Exercise objective -> Exact reproduction is needed for the lines from the one with "(167, 304) = (191, 231): black spoon -> none" to the end of the listing below, and for no other lines.

Source material ->
====================

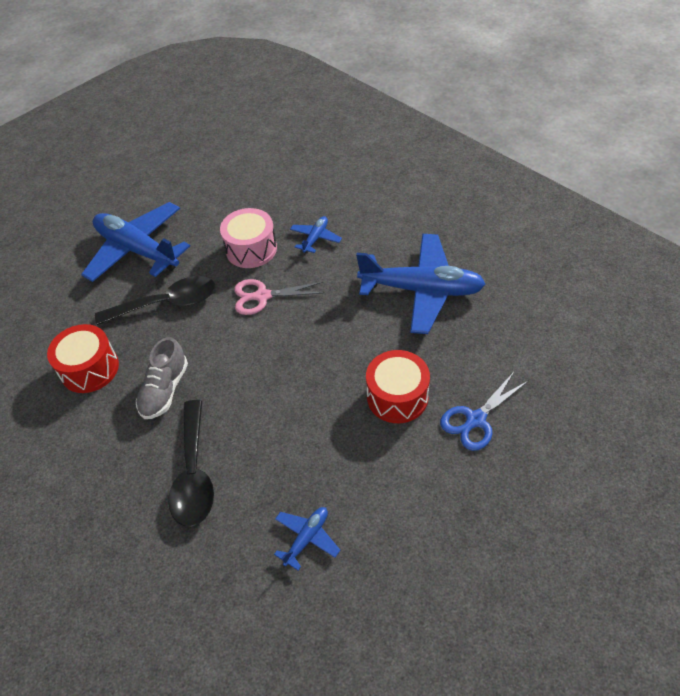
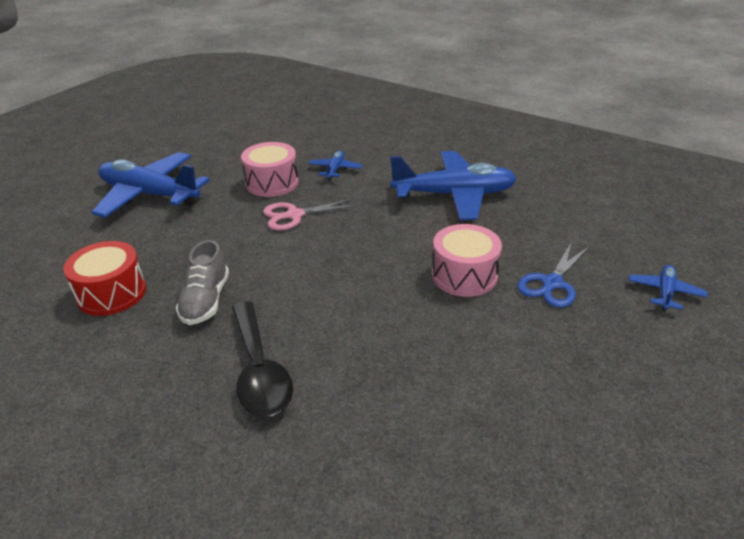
camera: 15 degrees left, 15 degrees down
(167, 304) = (191, 231): black spoon -> none
(307, 538) = (413, 411): blue plane -> blue plane (665, 292)
(397, 397) = (464, 275): red drum -> pink drum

====================

Exercise solution ->
(167, 304) = (191, 231): black spoon -> none
(307, 538) = (413, 411): blue plane -> blue plane (665, 292)
(397, 397) = (464, 275): red drum -> pink drum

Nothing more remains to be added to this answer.